→ **Exercise directions**: Excluding images, repeat the data exactly as given.

[Excerpts from a dataset]
BEGIN

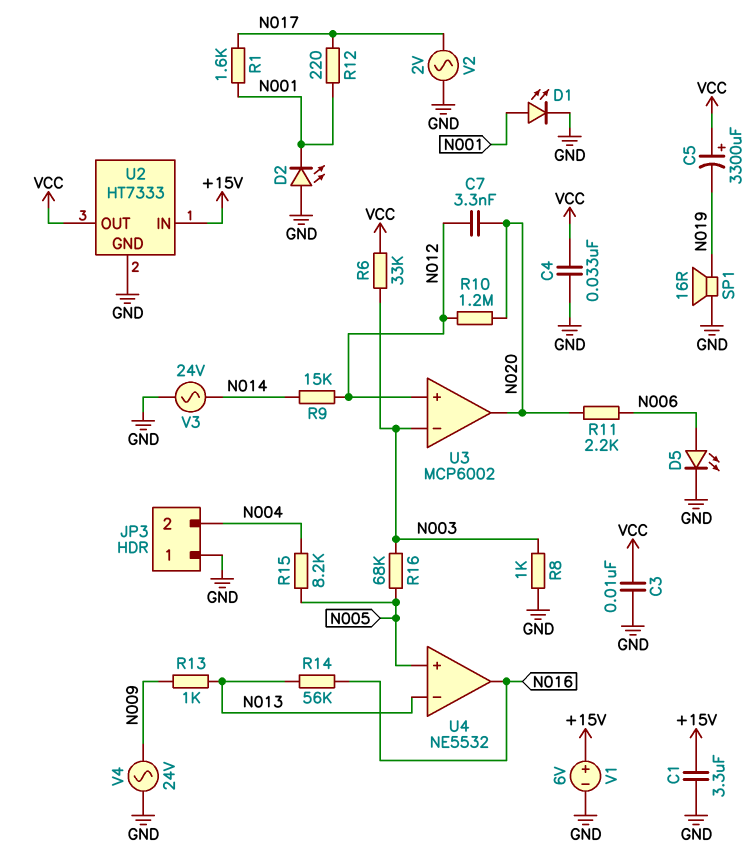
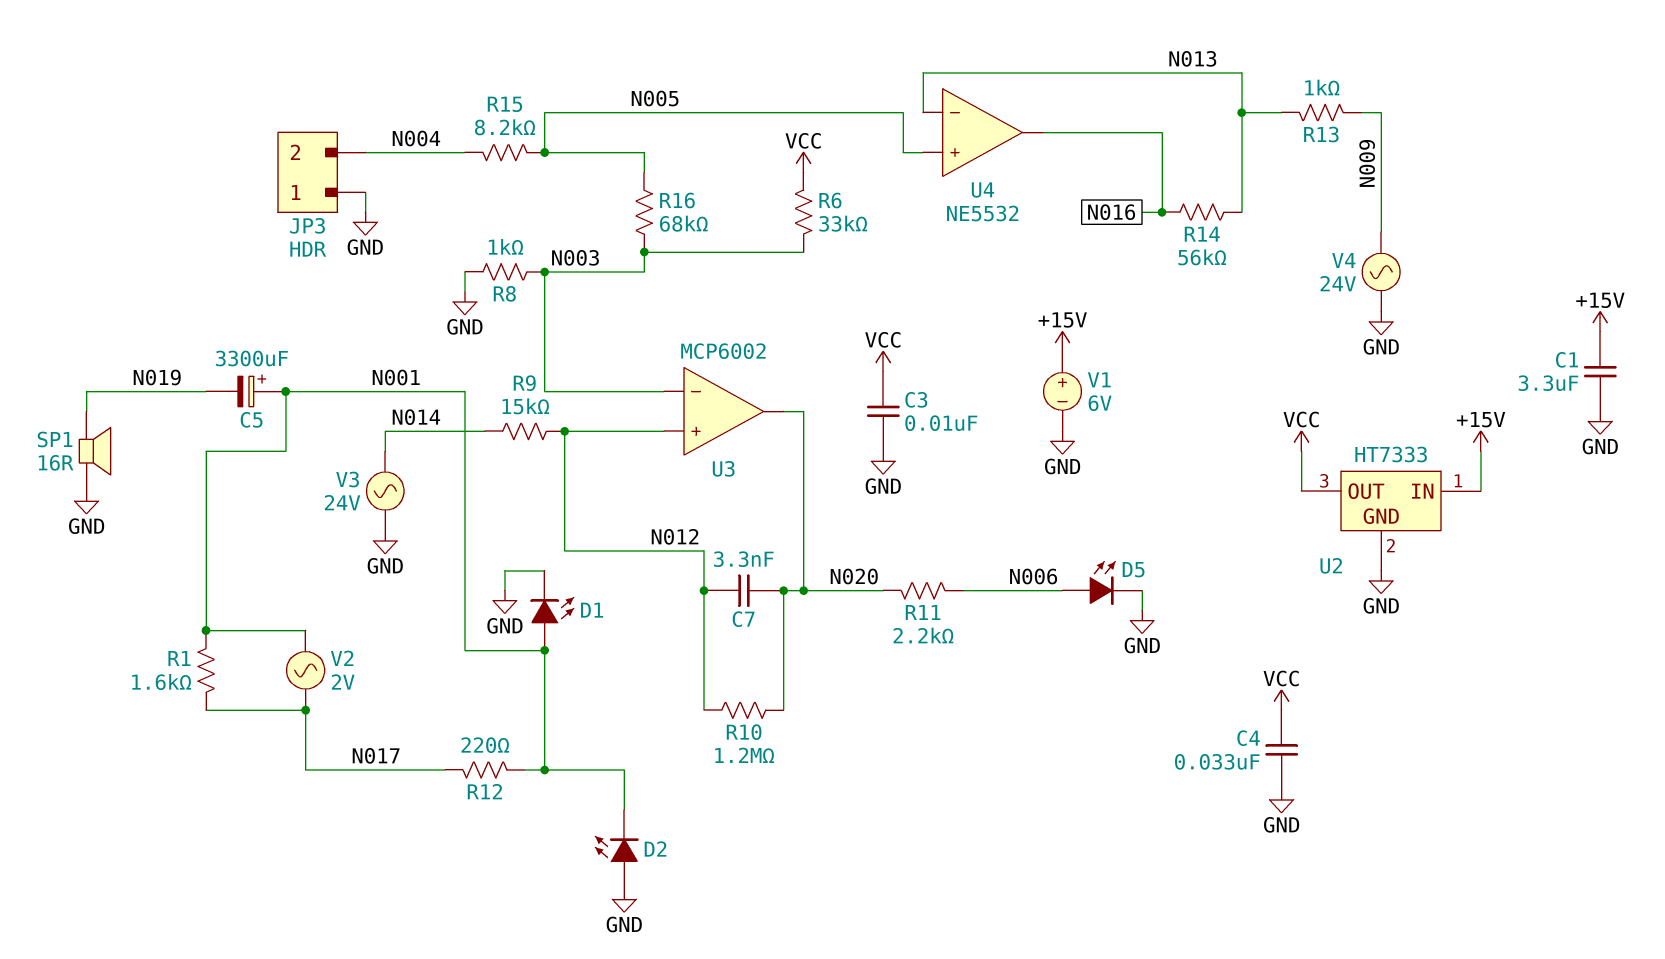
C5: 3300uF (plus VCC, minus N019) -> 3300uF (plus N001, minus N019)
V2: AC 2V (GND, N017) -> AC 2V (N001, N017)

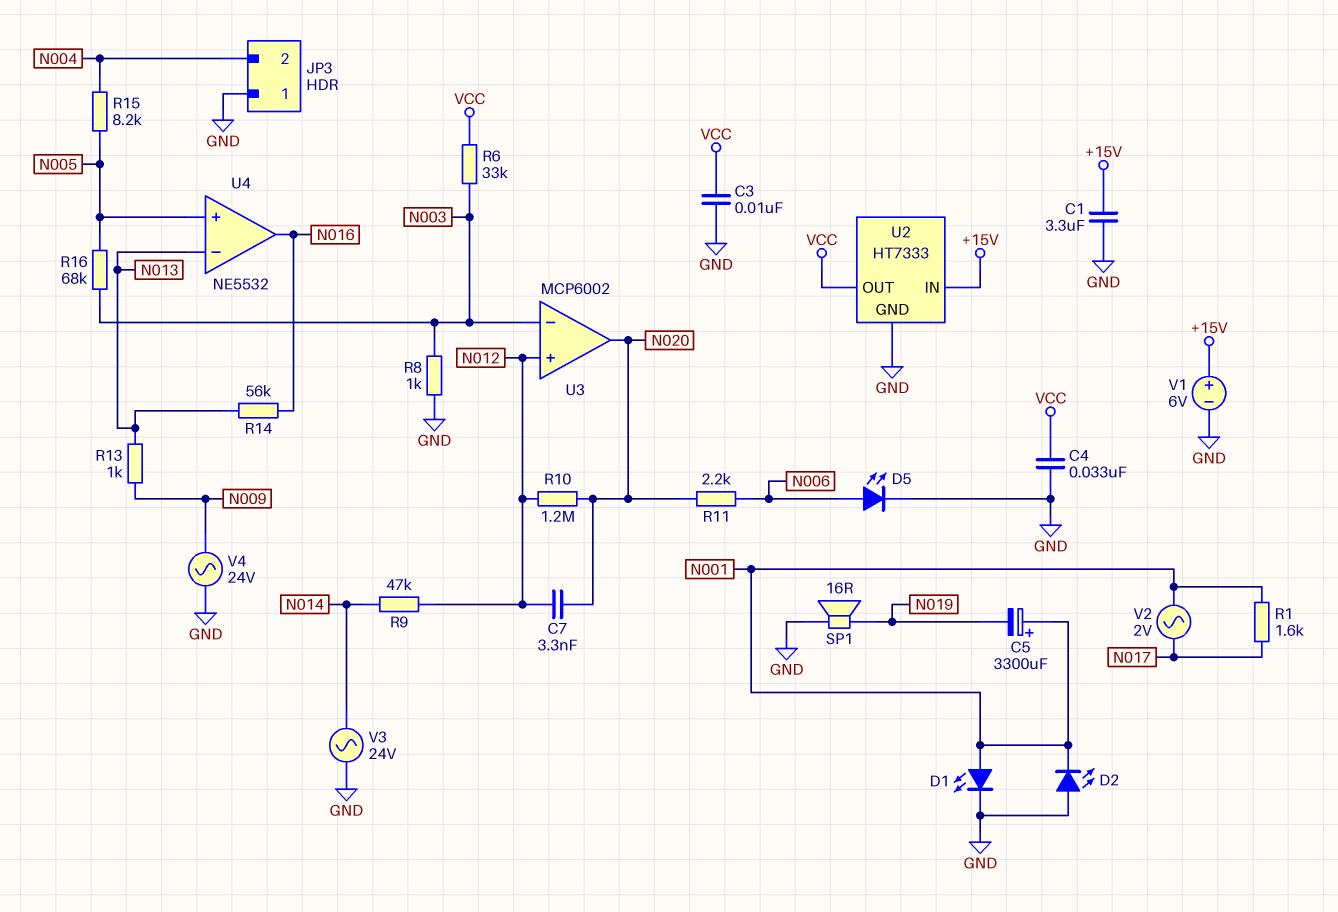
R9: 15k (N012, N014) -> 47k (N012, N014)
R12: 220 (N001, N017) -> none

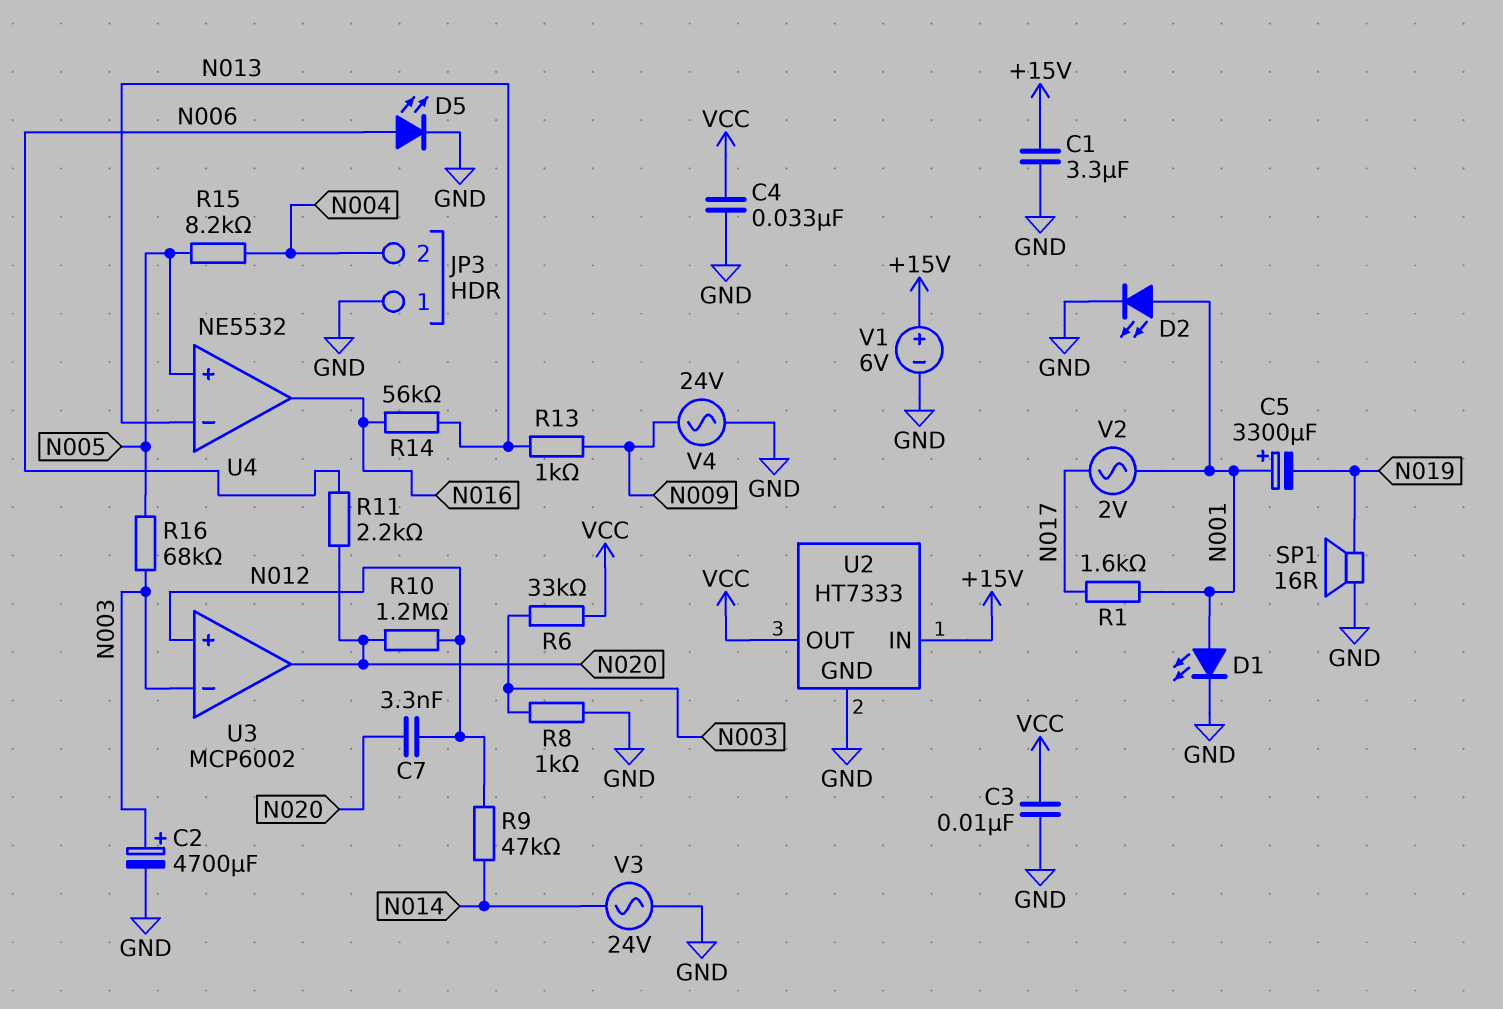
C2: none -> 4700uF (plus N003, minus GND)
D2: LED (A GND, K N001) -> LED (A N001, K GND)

END

→ **Response**:
C5: 3300uF (plus VCC, minus N019) -> 3300uF (plus N001, minus N019)
V2: AC 2V (GND, N017) -> AC 2V (N001, N017)

R9: 15k (N012, N014) -> 47k (N012, N014)
R12: 220 (N001, N017) -> none

C2: none -> 4700uF (plus N003, minus GND)
D2: LED (A GND, K N001) -> LED (A N001, K GND)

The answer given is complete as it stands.